THE DATA below:

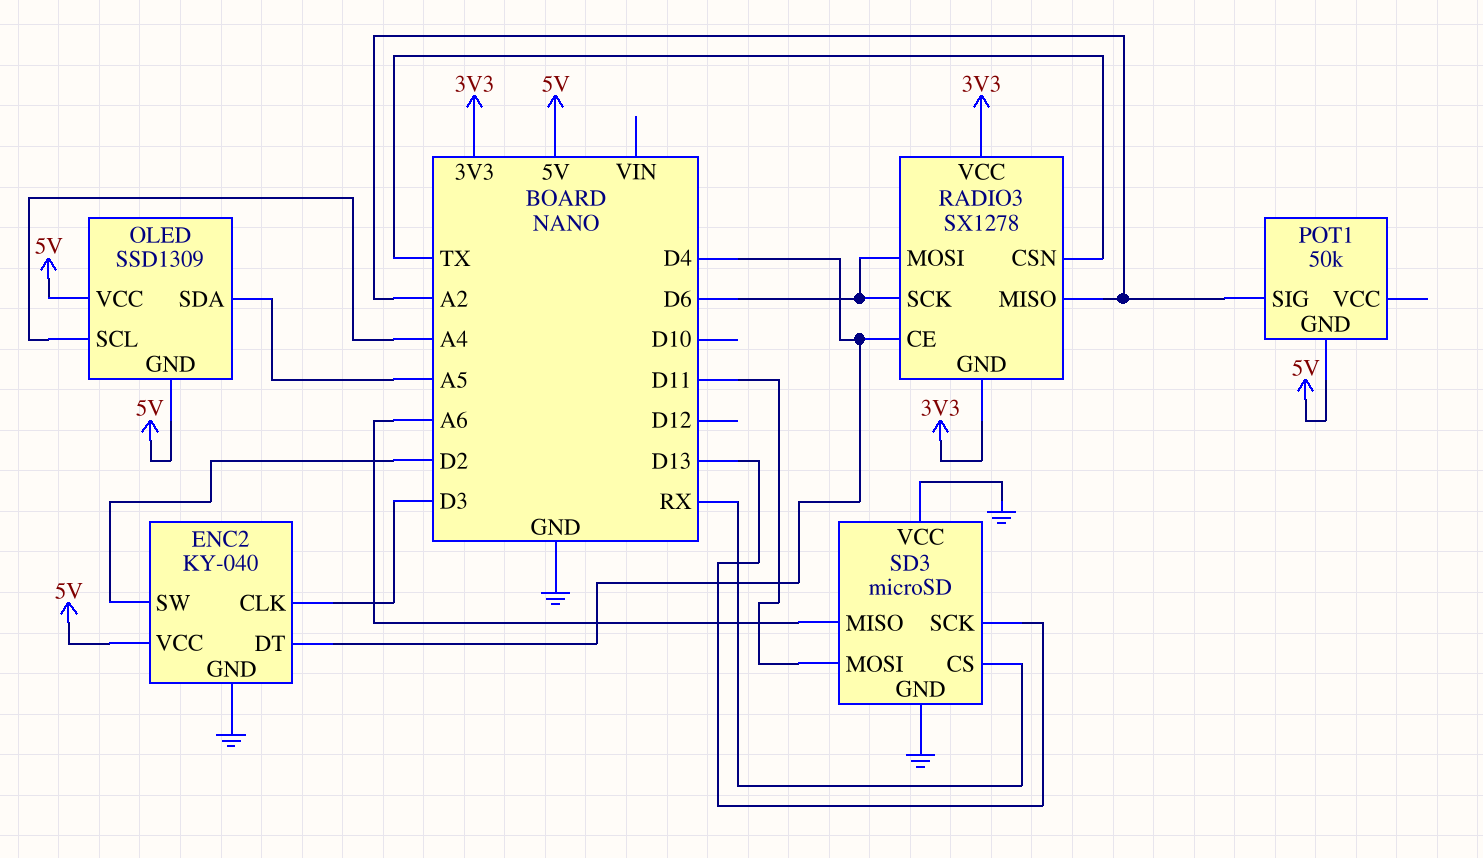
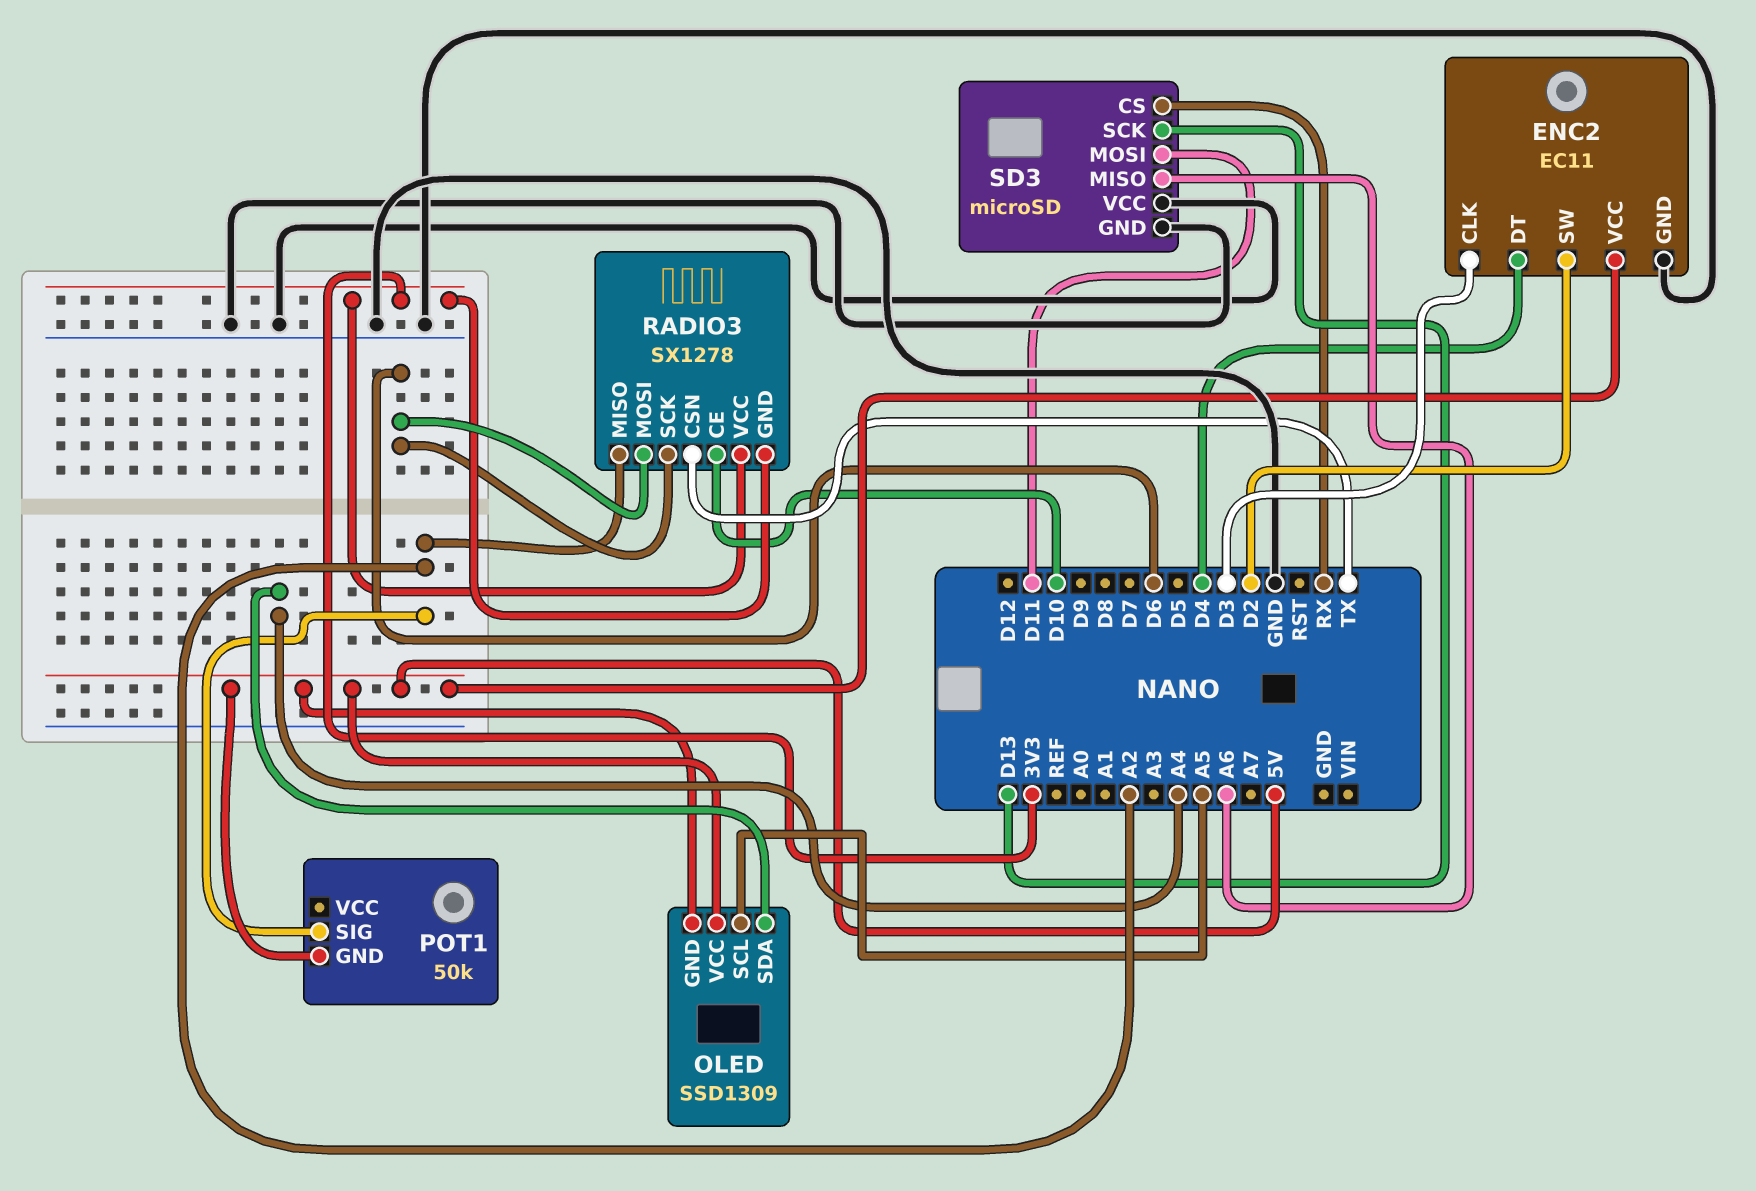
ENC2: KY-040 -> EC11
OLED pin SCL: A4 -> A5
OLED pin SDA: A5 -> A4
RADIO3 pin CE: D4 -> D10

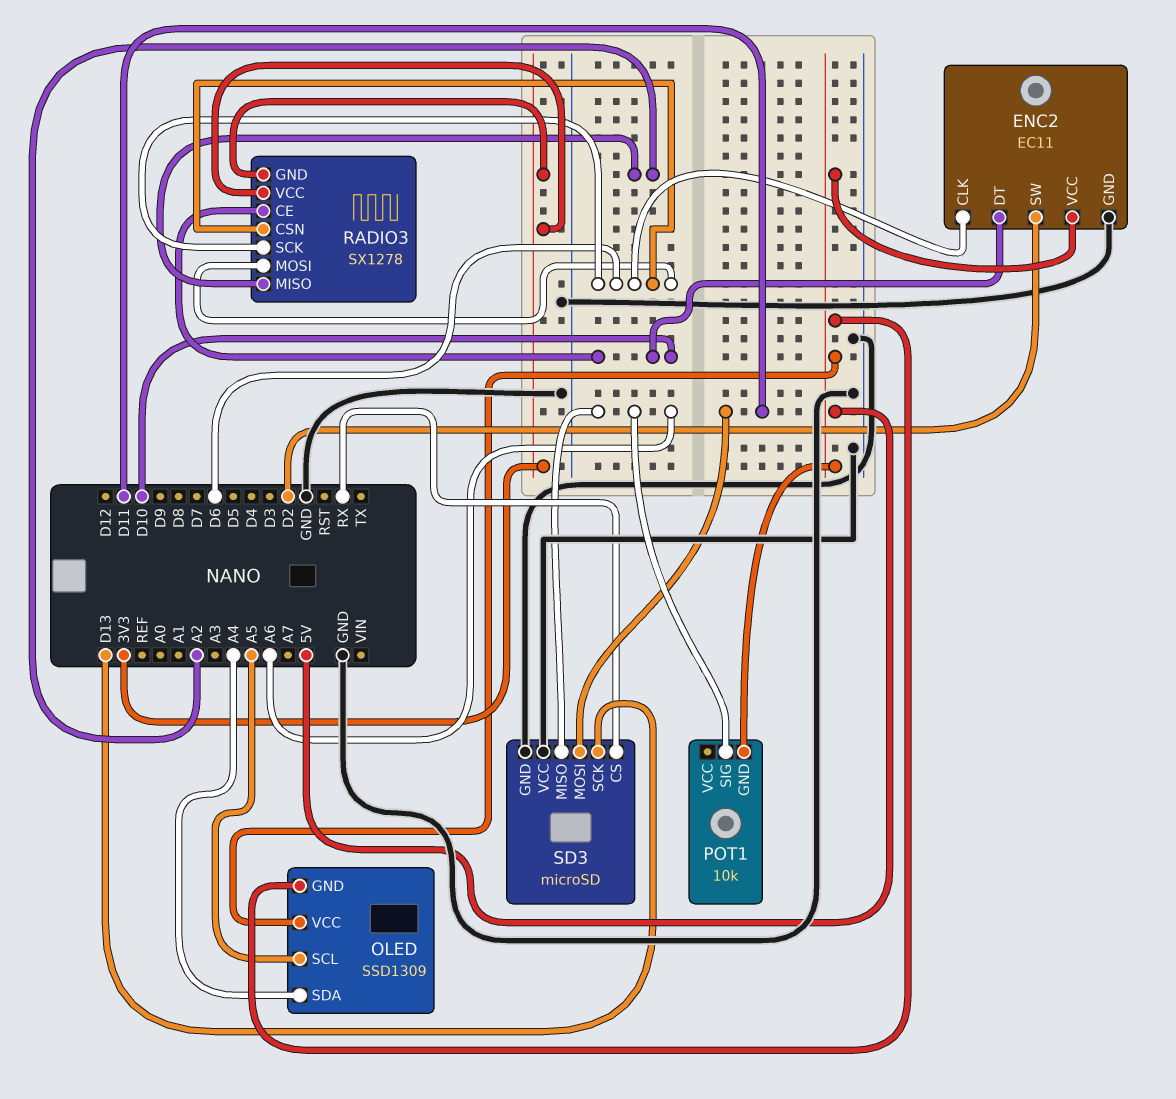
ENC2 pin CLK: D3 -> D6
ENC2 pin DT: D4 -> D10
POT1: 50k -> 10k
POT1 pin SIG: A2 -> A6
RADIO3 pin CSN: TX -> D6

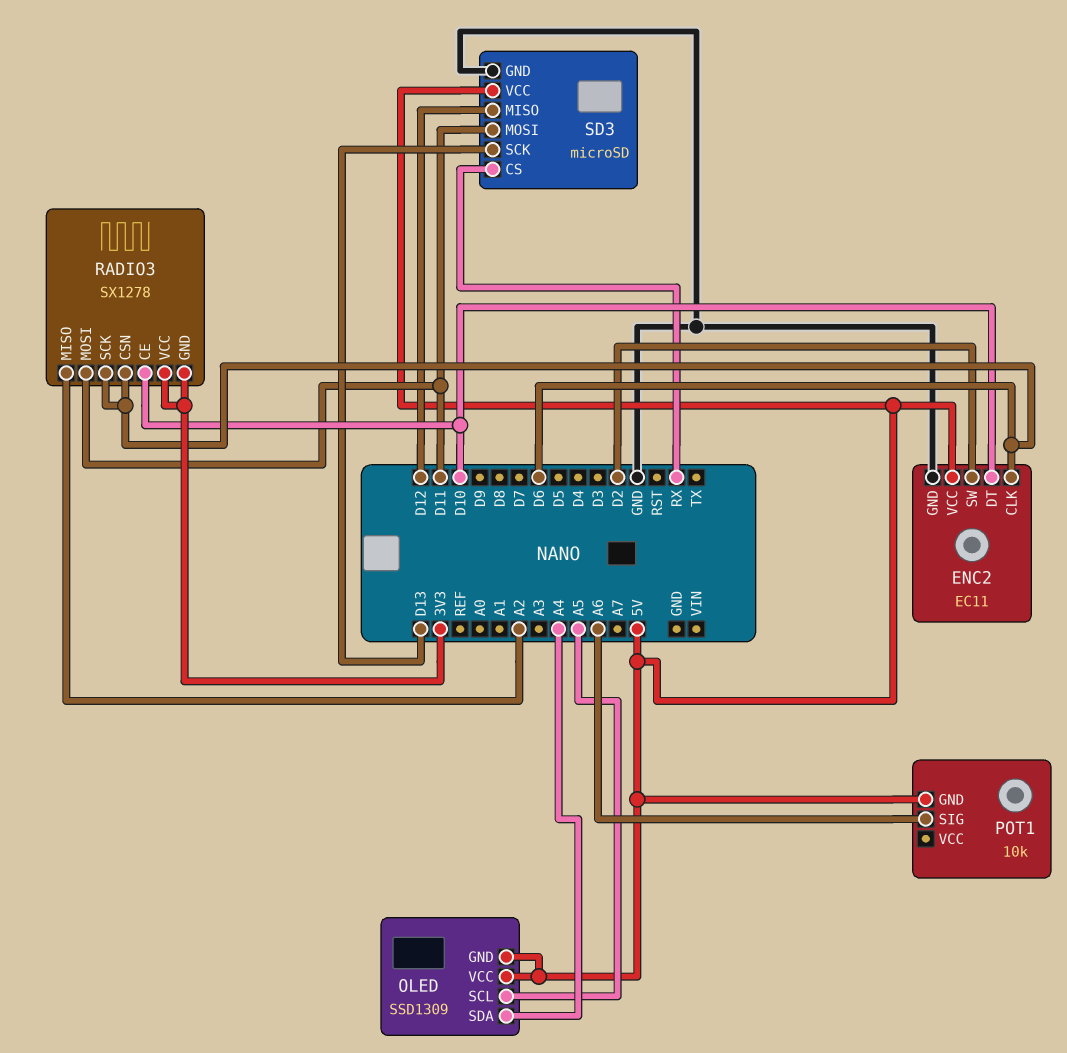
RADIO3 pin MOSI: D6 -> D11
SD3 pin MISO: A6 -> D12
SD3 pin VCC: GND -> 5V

End of THE DATA.
THE DATA below:

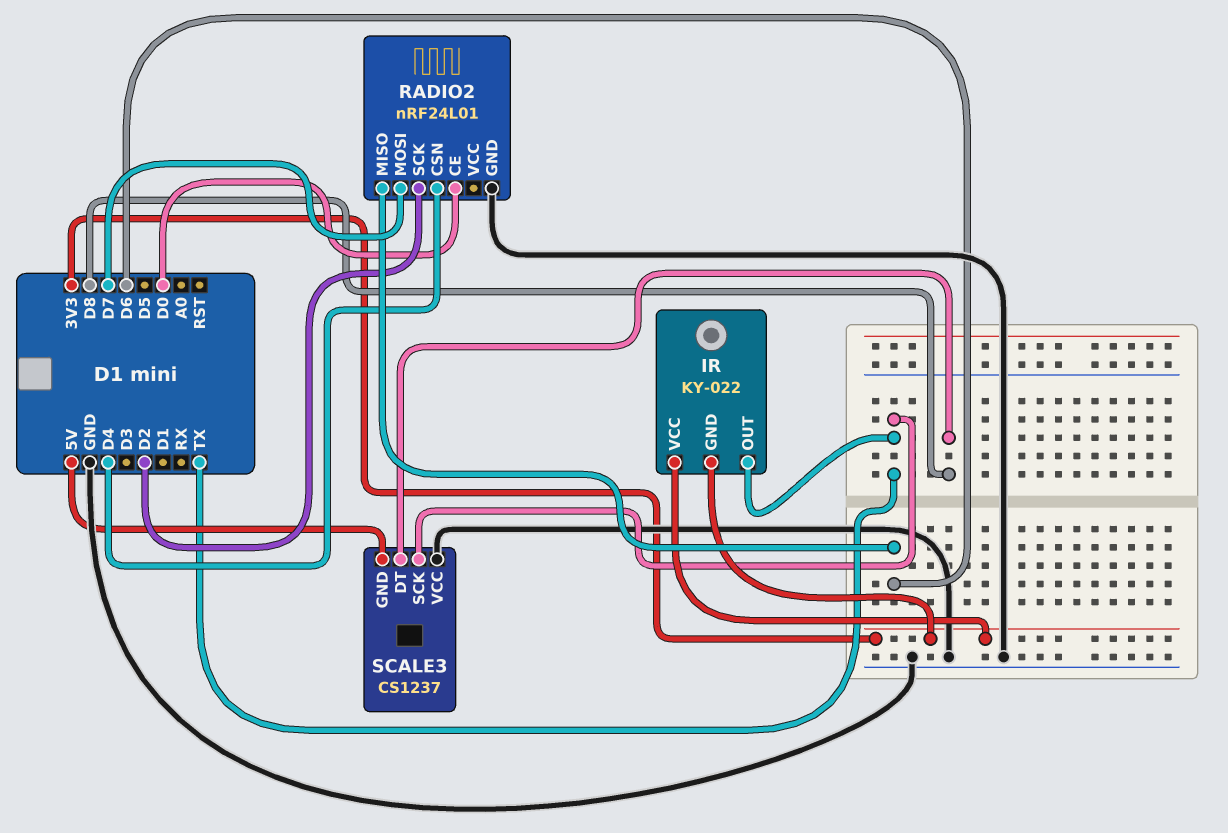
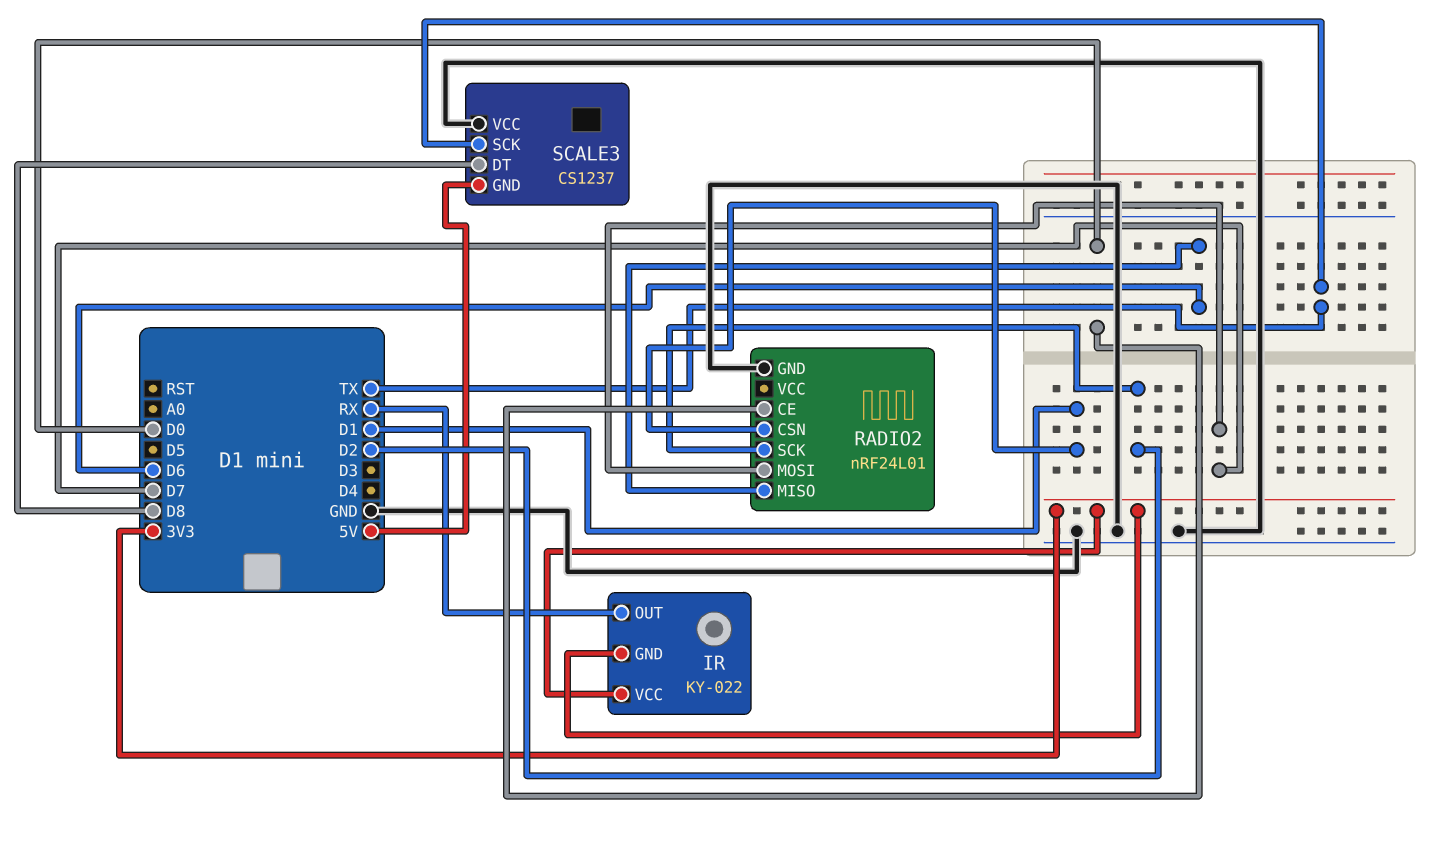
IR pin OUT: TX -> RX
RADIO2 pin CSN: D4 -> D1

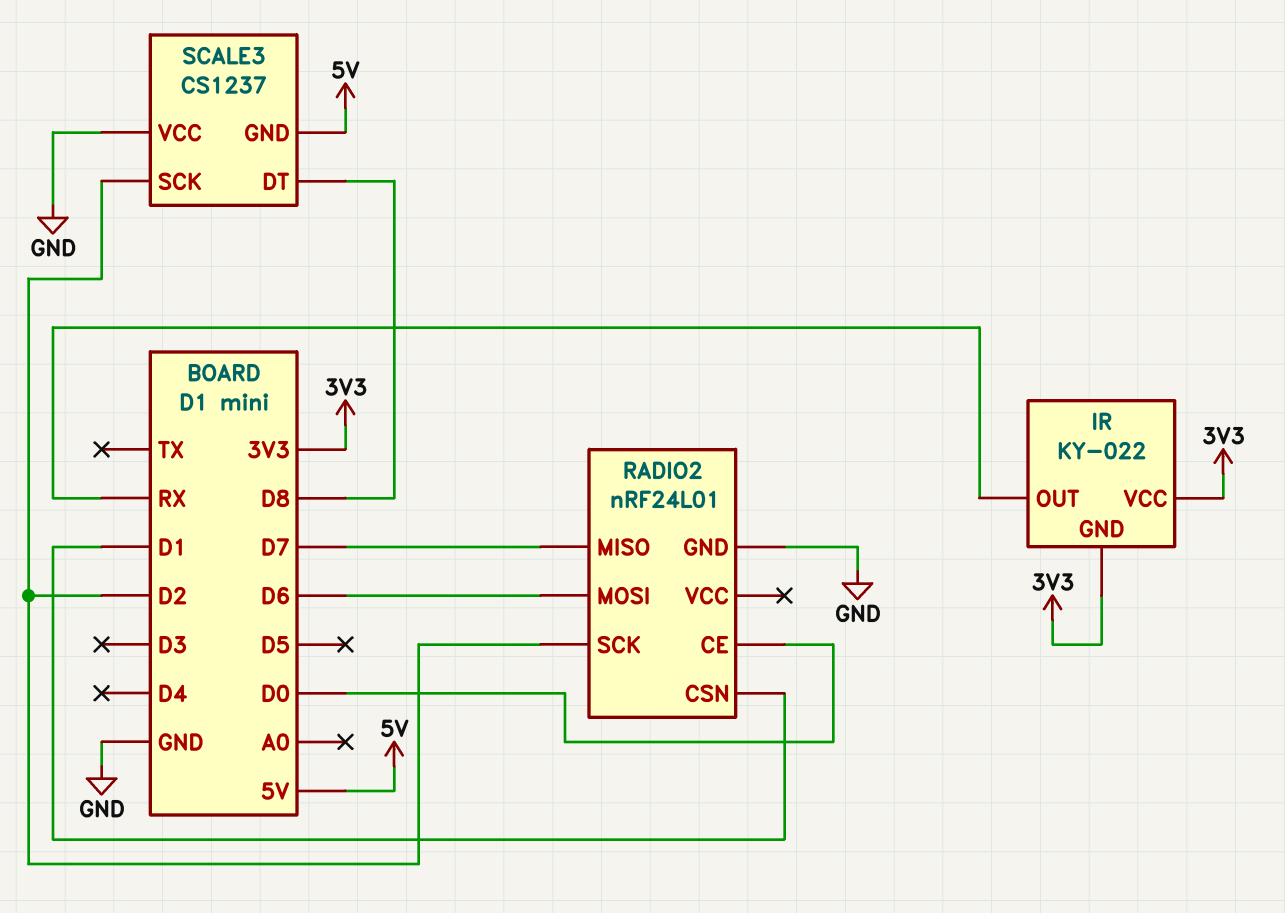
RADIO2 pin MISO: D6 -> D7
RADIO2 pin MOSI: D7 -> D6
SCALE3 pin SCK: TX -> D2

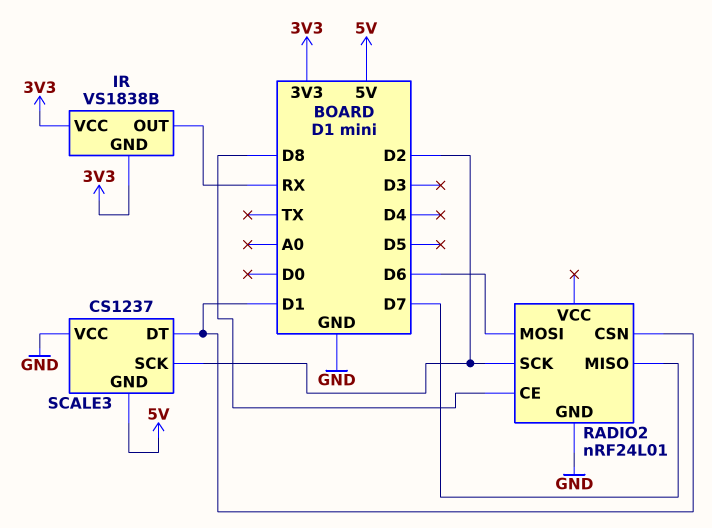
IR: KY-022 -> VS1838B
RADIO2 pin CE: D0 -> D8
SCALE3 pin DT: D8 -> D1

End of THE DATA.

WHAT TO PRODUCE: Whenever a line above includes the string "MISO", copy it.

TASK ANSWER:
SD3 pin MISO: A6 -> D12
RADIO2 pin MISO: D6 -> D7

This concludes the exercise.